* Activity
Please set down exactly the lines of the listing below from the line containing "NTC1: 10k (GND, LEVEL) -> 100k (GND, LEVEL)" through the line containing "T1: NPN S8050", both lines included, leaving out all other lines.
Information supplied section start
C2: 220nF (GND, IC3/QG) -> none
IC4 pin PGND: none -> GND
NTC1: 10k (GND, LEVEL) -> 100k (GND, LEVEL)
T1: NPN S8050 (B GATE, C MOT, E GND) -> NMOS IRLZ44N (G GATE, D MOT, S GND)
Information supplied section end
Information supplied section start
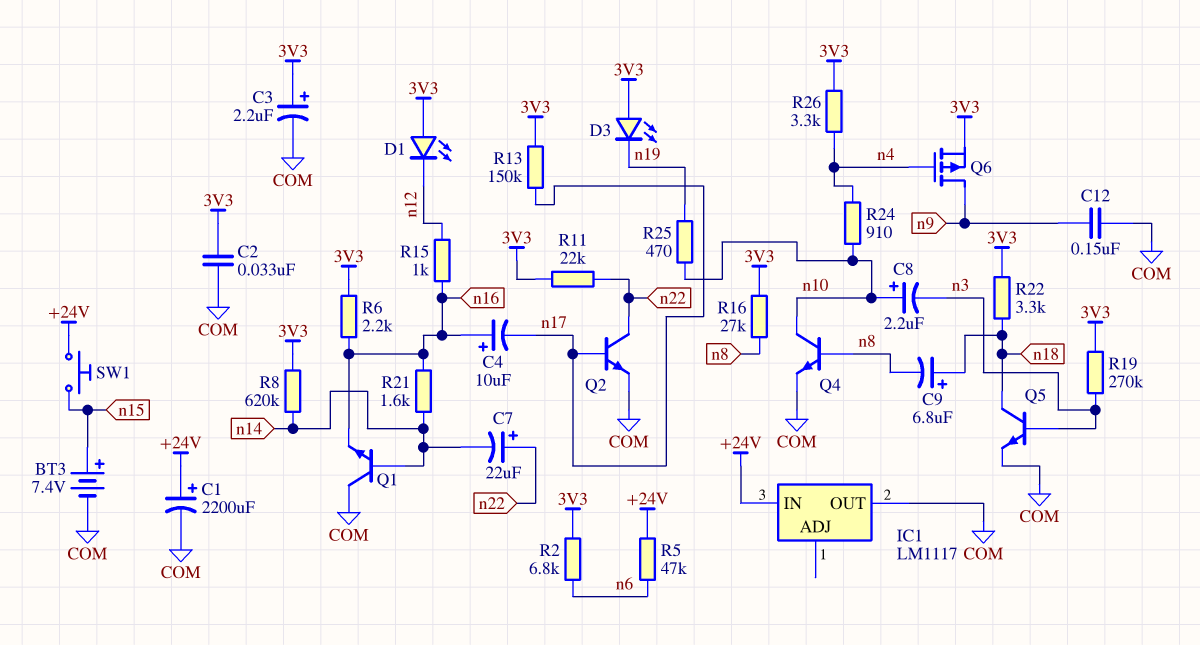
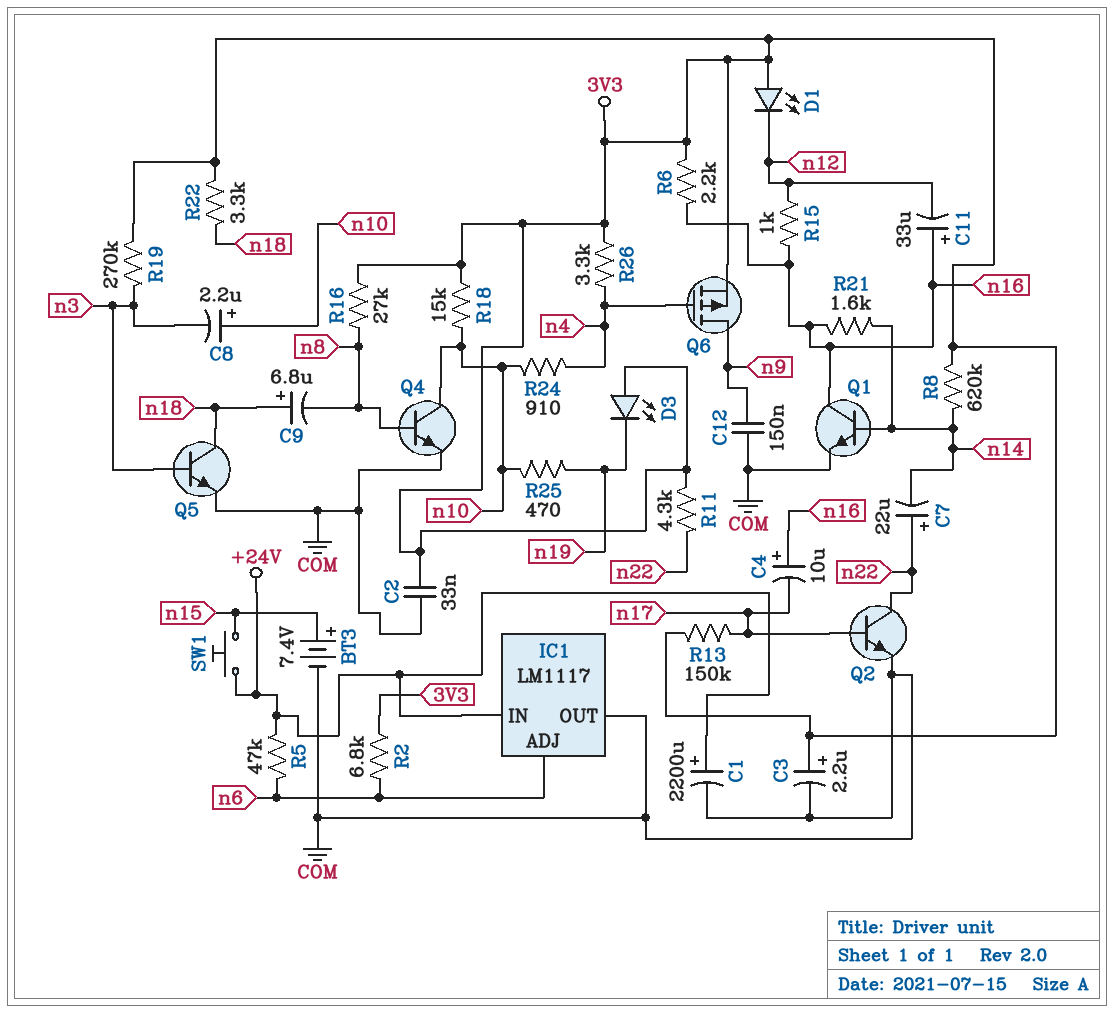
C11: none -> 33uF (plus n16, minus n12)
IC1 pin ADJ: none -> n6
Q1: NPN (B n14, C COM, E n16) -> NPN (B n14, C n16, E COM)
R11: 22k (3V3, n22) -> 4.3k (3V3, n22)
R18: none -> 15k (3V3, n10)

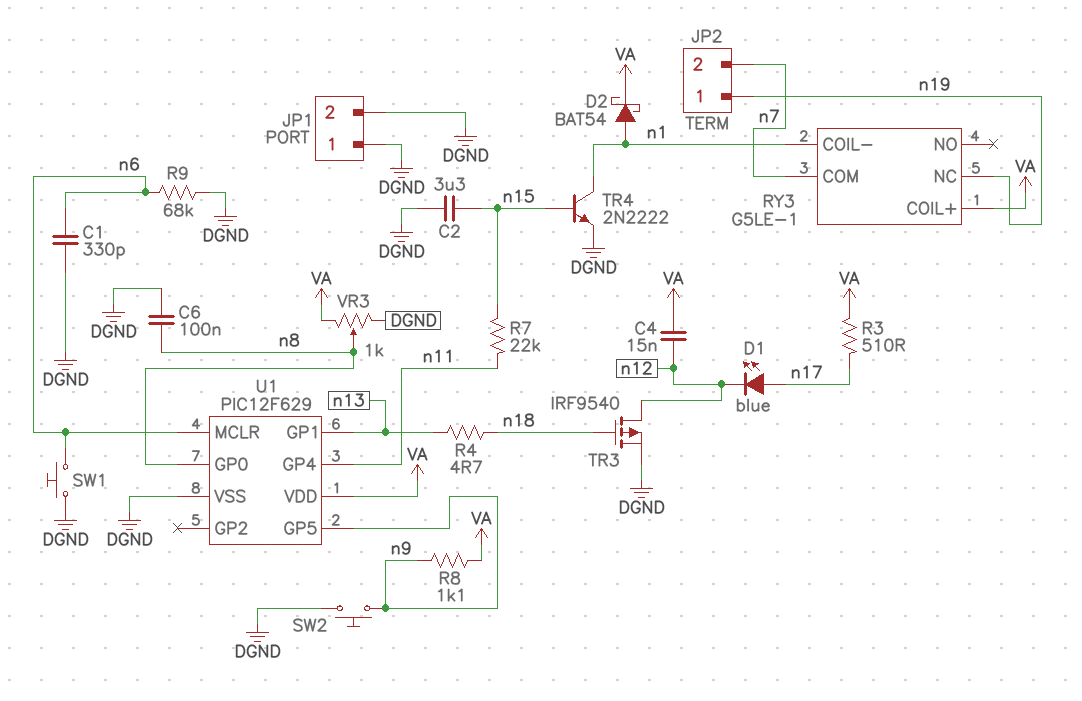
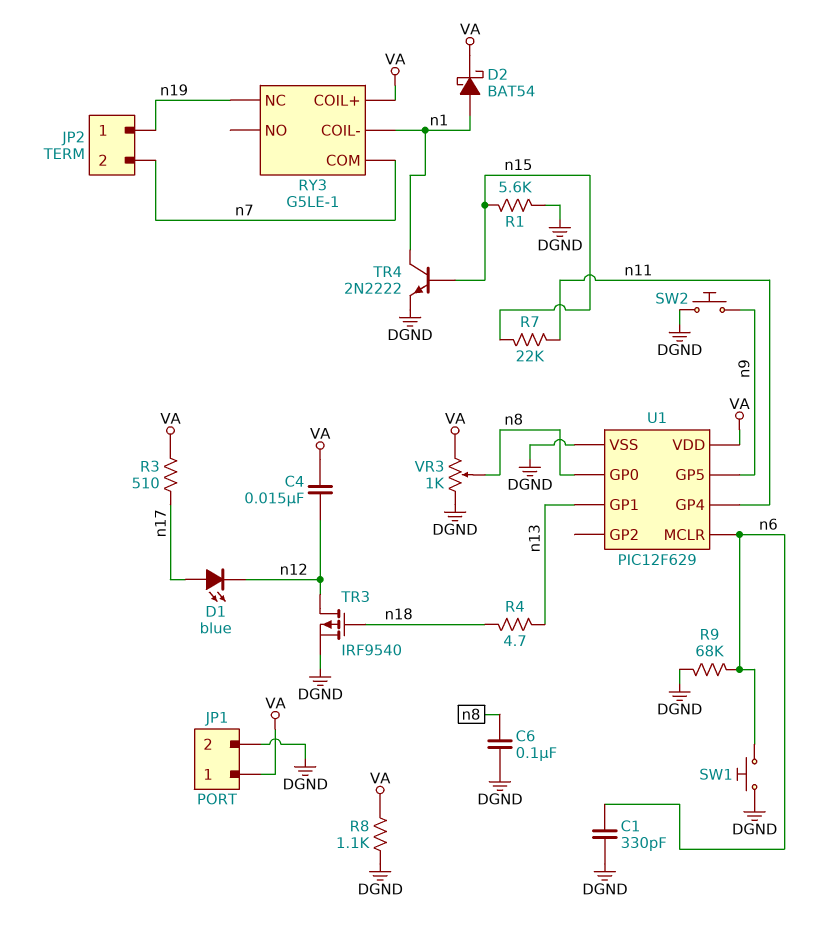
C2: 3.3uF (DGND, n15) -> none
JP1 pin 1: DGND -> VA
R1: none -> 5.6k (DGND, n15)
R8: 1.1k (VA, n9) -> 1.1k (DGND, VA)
Information supplied section end
Information supplied section start
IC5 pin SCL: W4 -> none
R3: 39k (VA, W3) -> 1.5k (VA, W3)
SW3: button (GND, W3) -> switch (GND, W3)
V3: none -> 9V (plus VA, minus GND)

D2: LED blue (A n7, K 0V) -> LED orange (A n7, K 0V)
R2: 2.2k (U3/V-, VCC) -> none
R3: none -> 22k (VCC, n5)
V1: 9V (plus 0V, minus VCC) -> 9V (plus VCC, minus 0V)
Information supplied section end
* Your solution
NTC1: 10k (GND, LEVEL) -> 100k (GND, LEVEL)
T1: NPN S8050 (B GATE, C MOT, E GND) -> NMOS IRLZ44N (G GATE, D MOT, S GND)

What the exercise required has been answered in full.